> **RECORDS PROVIDED**:
• • • •
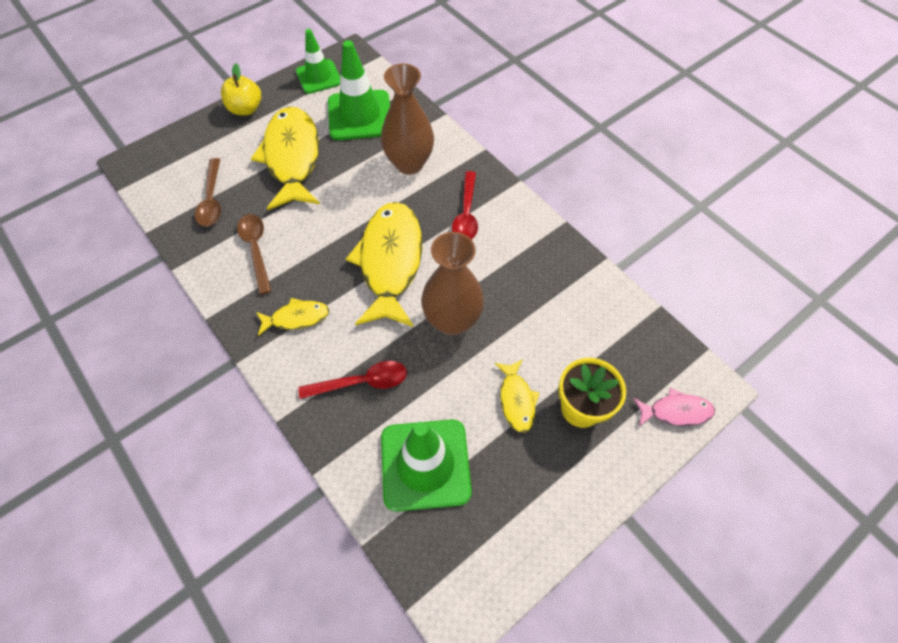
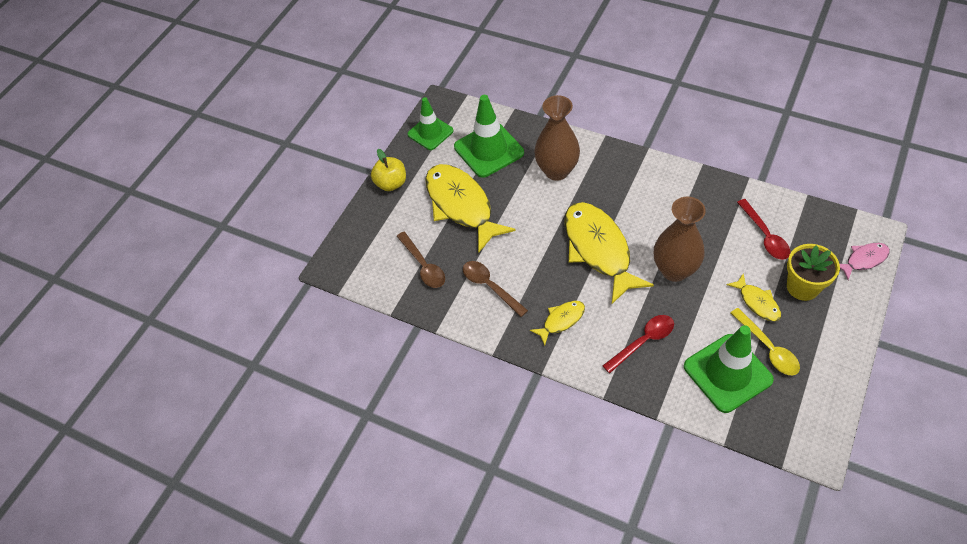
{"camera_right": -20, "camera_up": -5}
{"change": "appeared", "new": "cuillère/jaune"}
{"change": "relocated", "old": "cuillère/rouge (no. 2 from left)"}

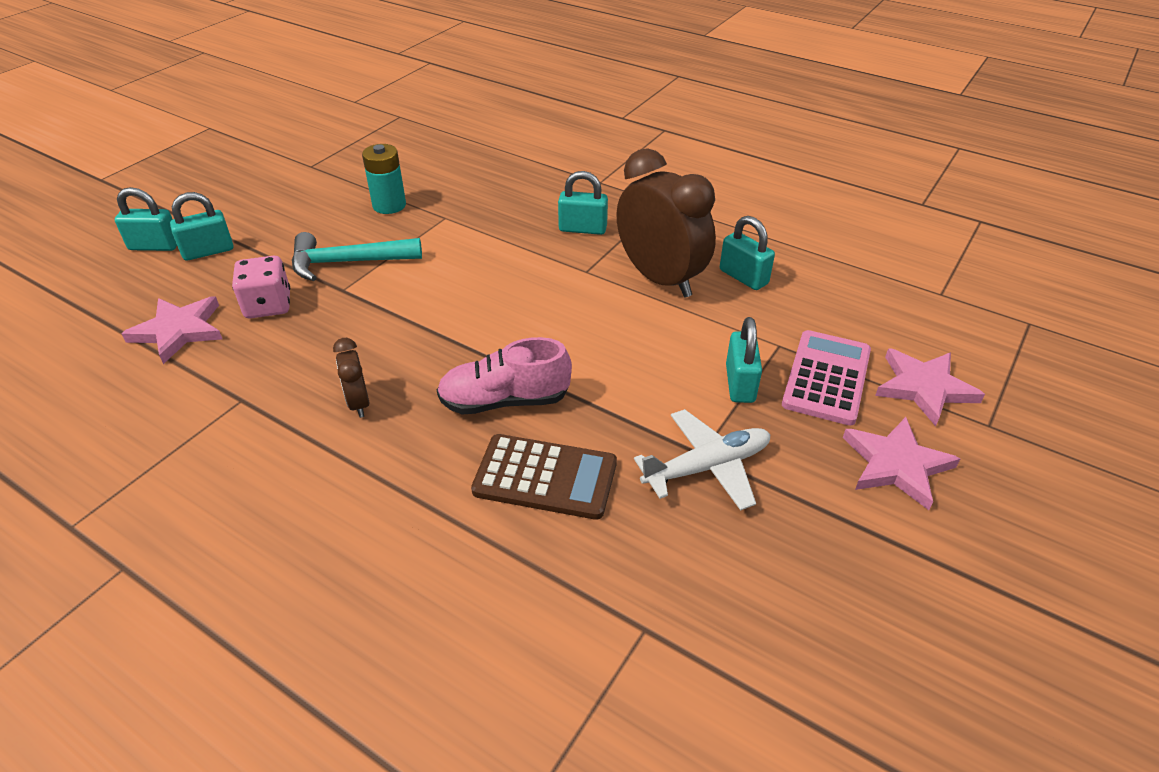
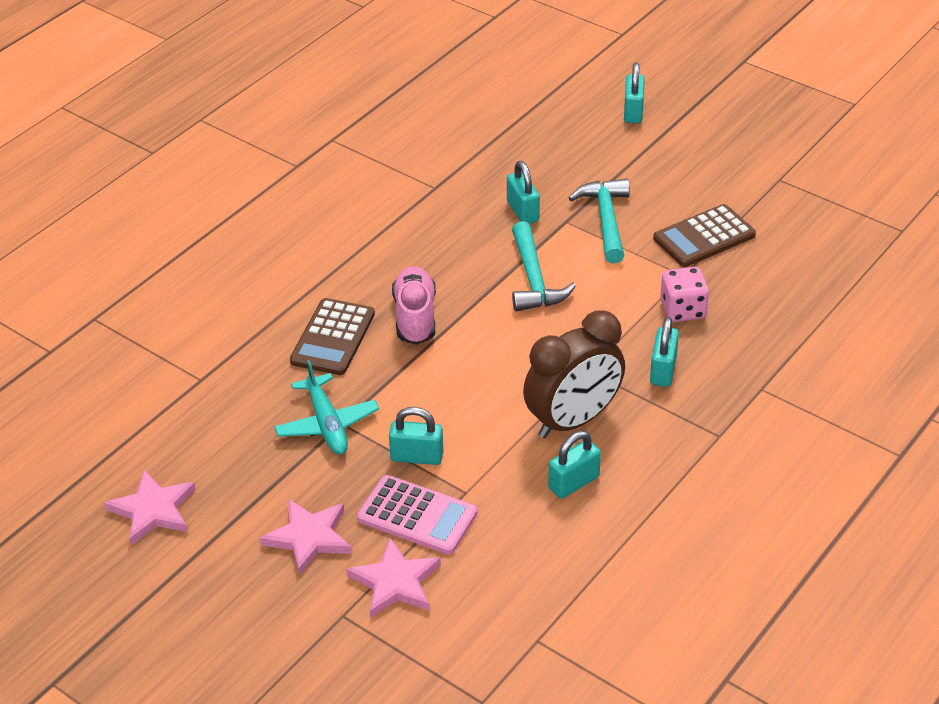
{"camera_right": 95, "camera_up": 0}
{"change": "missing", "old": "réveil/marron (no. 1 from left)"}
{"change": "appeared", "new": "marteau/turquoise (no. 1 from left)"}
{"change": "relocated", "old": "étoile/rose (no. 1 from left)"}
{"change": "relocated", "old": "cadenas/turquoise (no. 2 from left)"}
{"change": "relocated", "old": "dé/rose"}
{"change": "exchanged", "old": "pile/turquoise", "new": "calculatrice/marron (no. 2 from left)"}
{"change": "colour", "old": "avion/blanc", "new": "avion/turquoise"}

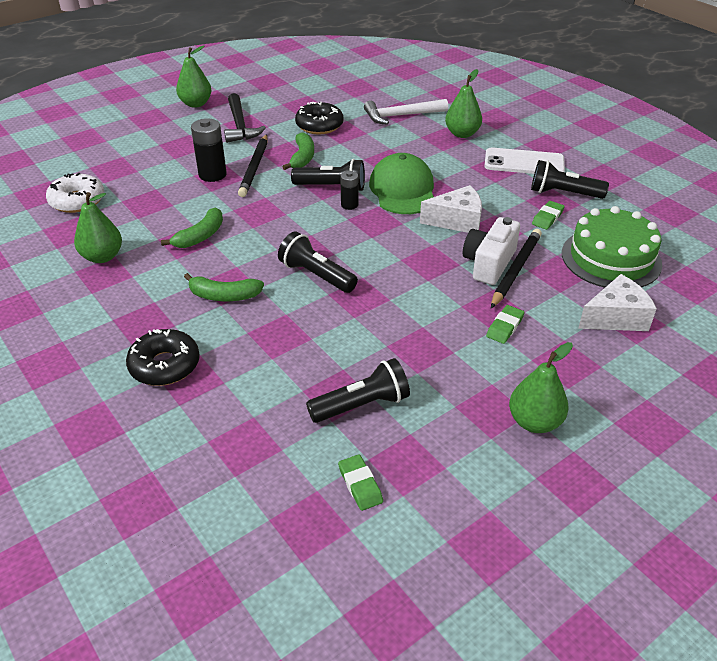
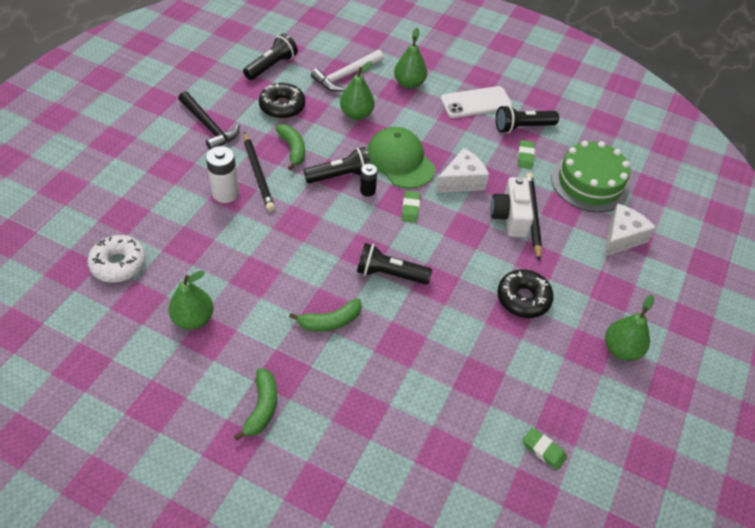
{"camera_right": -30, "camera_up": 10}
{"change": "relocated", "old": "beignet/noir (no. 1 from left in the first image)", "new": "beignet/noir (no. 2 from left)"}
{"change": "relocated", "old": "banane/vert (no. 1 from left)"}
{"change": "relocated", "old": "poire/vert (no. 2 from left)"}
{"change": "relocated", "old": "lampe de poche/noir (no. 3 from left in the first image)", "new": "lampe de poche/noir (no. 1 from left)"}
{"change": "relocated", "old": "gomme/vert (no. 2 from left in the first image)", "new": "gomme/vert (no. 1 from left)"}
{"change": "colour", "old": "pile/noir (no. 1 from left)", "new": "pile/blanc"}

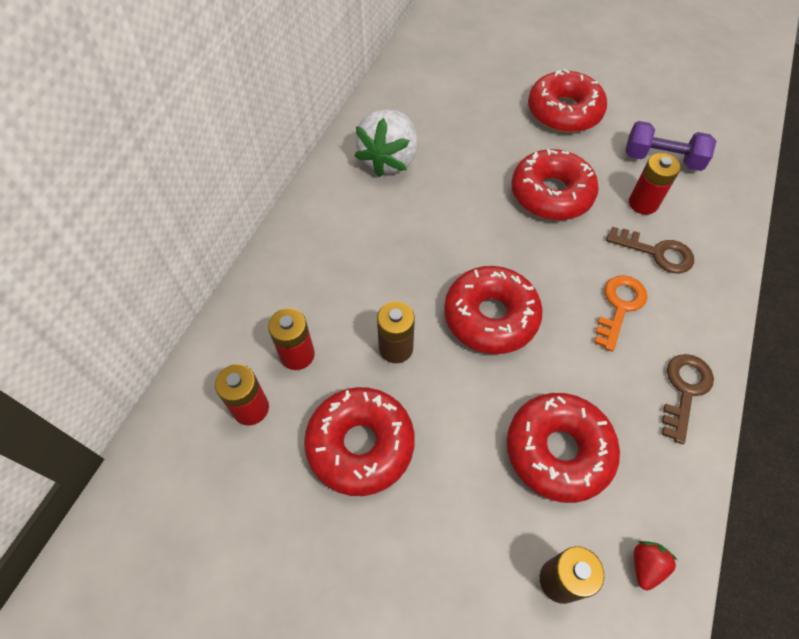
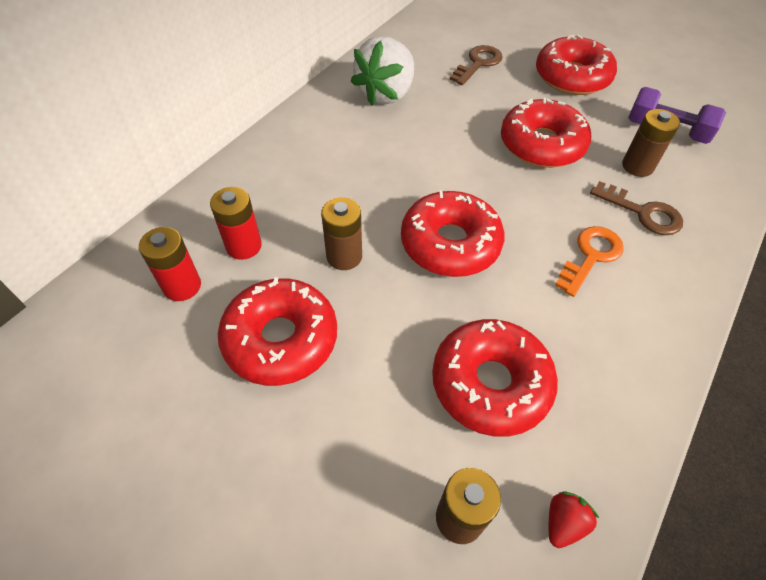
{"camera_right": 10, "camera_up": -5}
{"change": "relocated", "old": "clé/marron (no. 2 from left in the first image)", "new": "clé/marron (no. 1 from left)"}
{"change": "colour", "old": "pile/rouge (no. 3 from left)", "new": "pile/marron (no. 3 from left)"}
• • • •
> **WHAT YOU HAVE TO DO**: Each record must be repeated verbatim, and no picture may appear in the copy.

> **WORKED SOLUTION**:
{"camera_right": -20, "camera_up": -5}
{"change": "appeared", "new": "cuillère/jaune"}
{"change": "relocated", "old": "cuillère/rouge (no. 2 from left)"}

{"camera_right": 95, "camera_up": 0}
{"change": "missing", "old": "réveil/marron (no. 1 from left)"}
{"change": "appeared", "new": "marteau/turquoise (no. 1 from left)"}
{"change": "relocated", "old": "étoile/rose (no. 1 from left)"}
{"change": "relocated", "old": "cadenas/turquoise (no. 2 from left)"}
{"change": "relocated", "old": "dé/rose"}
{"change": "exchanged", "old": "pile/turquoise", "new": "calculatrice/marron (no. 2 from left)"}
{"change": "colour", "old": "avion/blanc", "new": "avion/turquoise"}

{"camera_right": -30, "camera_up": 10}
{"change": "relocated", "old": "beignet/noir (no. 1 from left in the first image)", "new": "beignet/noir (no. 2 from left)"}
{"change": "relocated", "old": "banane/vert (no. 1 from left)"}
{"change": "relocated", "old": "poire/vert (no. 2 from left)"}
{"change": "relocated", "old": "lampe de poche/noir (no. 3 from left in the first image)", "new": "lampe de poche/noir (no. 1 from left)"}
{"change": "relocated", "old": "gomme/vert (no. 2 from left in the first image)", "new": "gomme/vert (no. 1 from left)"}
{"change": "colour", "old": "pile/noir (no. 1 from left)", "new": "pile/blanc"}

{"camera_right": 10, "camera_up": -5}
{"change": "relocated", "old": "clé/marron (no. 2 from left in the first image)", "new": "clé/marron (no. 1 from left)"}
{"change": "colour", "old": "pile/rouge (no. 3 from left)", "new": "pile/marron (no. 3 from left)"}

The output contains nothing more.